-- SUPPLIED MATERIAL follows --

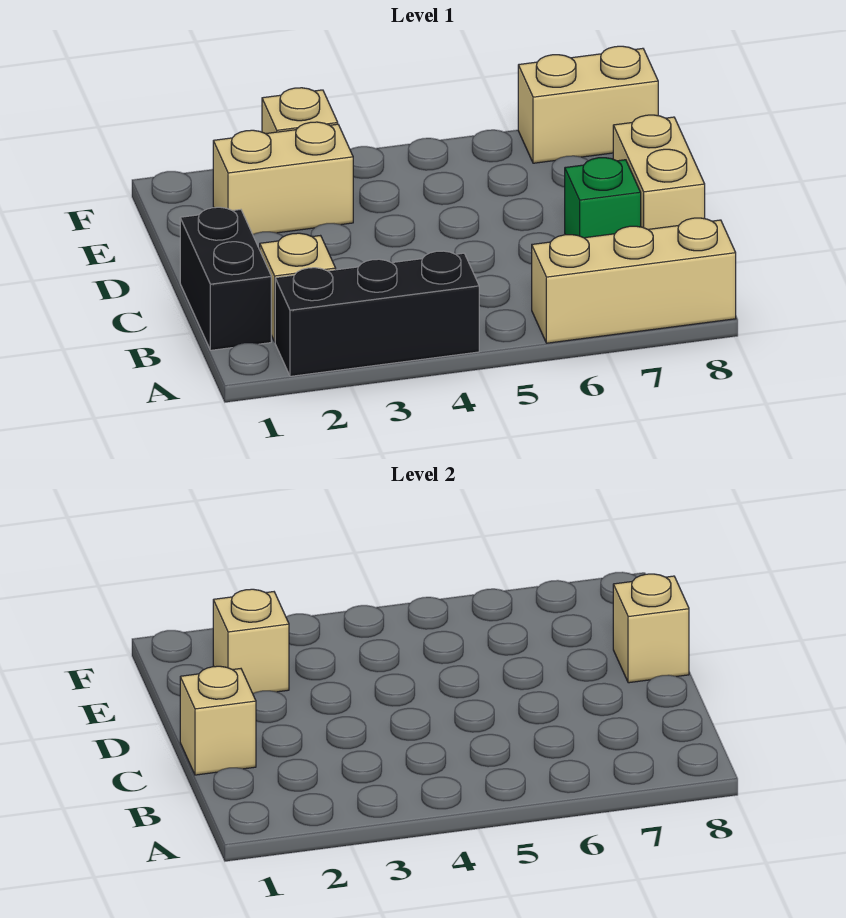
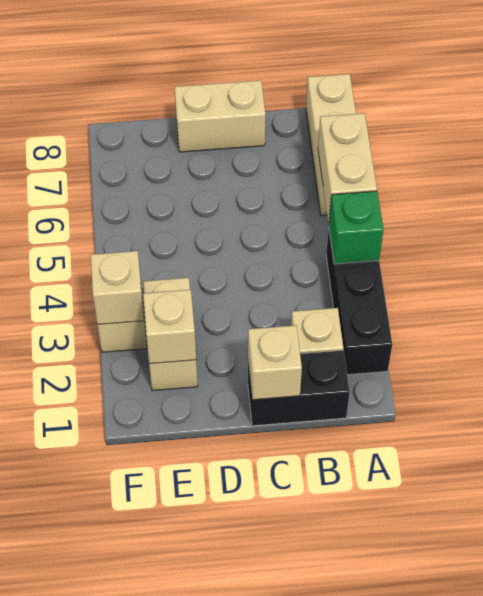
green brick C7 level 1 -> green brick A4 level 2
tan brick D8 level 2 -> tan brick F3 level 2
tan brick F7:F8 level 1 -> tan brick A5:A6 level 2

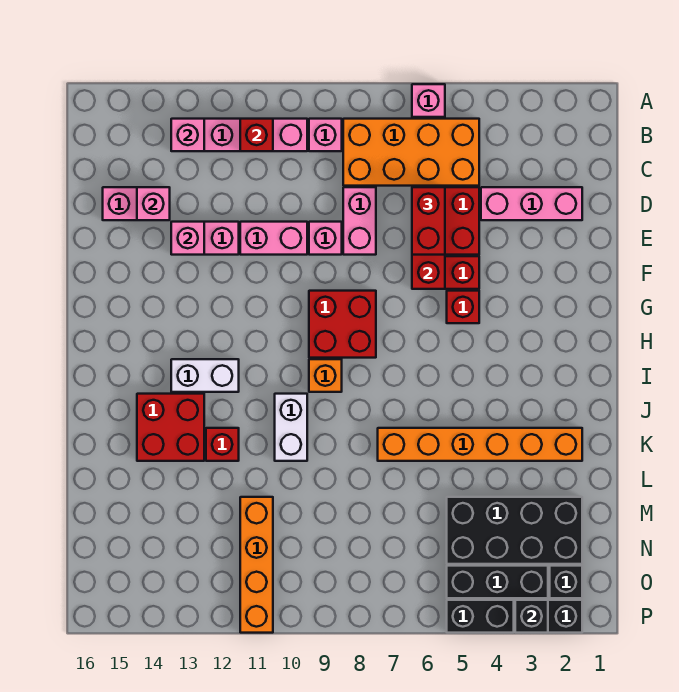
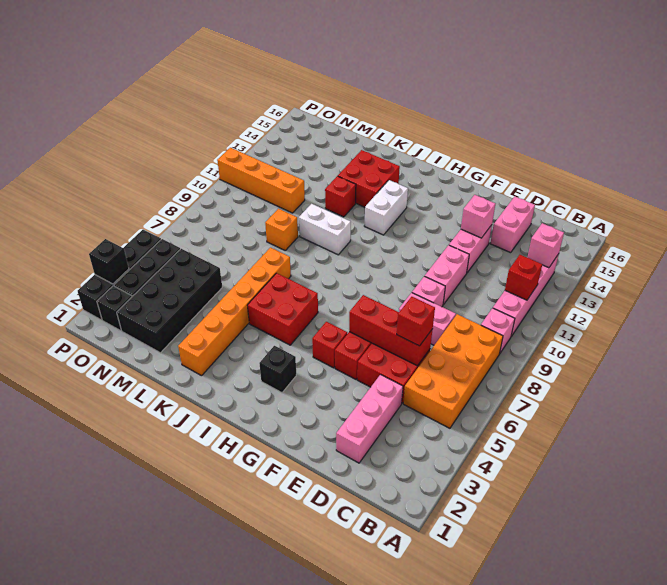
pink brick A6 level 1 -> none
red brick D6:E6 level 3 -> red brick D6 level 3
pink brick D14 level 2 -> none
red brick G8:H9 level 1 -> red brick I5:J6 level 1
none -> black brick H3 level 1
orange brick I9 level 1 -> orange brick L9 level 1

-- SUPPLIED MATERIAL concluded --

TASK STATEMENT — Make an exact copy of every entry above, but keep the pictures out of it.

EXERCISE SOLUTION —
green brick C7 level 1 -> green brick A4 level 2
tan brick D8 level 2 -> tan brick F3 level 2
tan brick F7:F8 level 1 -> tan brick A5:A6 level 2

pink brick A6 level 1 -> none
red brick D6:E6 level 3 -> red brick D6 level 3
pink brick D14 level 2 -> none
red brick G8:H9 level 1 -> red brick I5:J6 level 1
none -> black brick H3 level 1
orange brick I9 level 1 -> orange brick L9 level 1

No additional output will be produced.